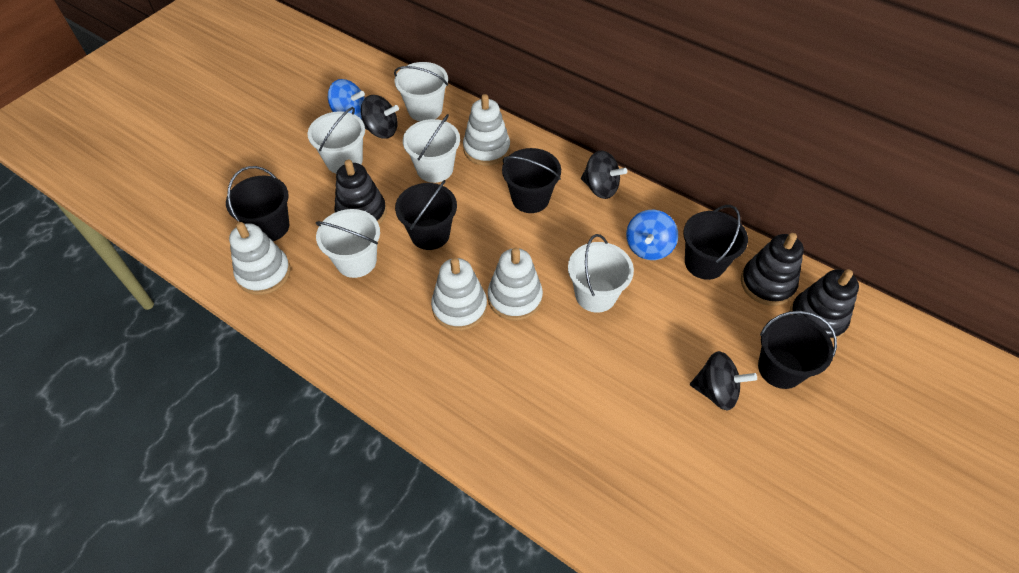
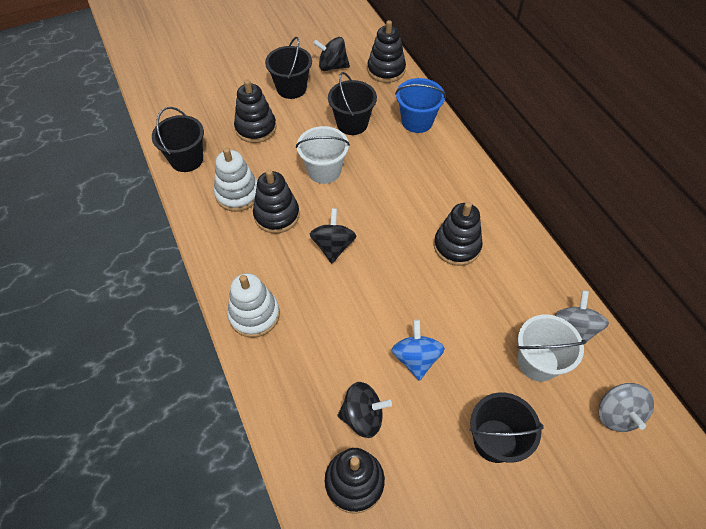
black bucket: 5 -> 4
black stacking toy: 3 -> 5
blue bucket: 0 -> 1
blue spinning top: 2 -> 1
grey spinning top: 0 -> 2
white bucket: 5 -> 2
white stacking toy: 4 -> 2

• • •

# TASK TO COMPLETE
Retype the listing exactly. Pictures do not belong in the copy.

# YOUR RESPONSE
black bucket: 5 -> 4
black stacking toy: 3 -> 5
blue bucket: 0 -> 1
blue spinning top: 2 -> 1
grey spinning top: 0 -> 2
white bucket: 5 -> 2
white stacking toy: 4 -> 2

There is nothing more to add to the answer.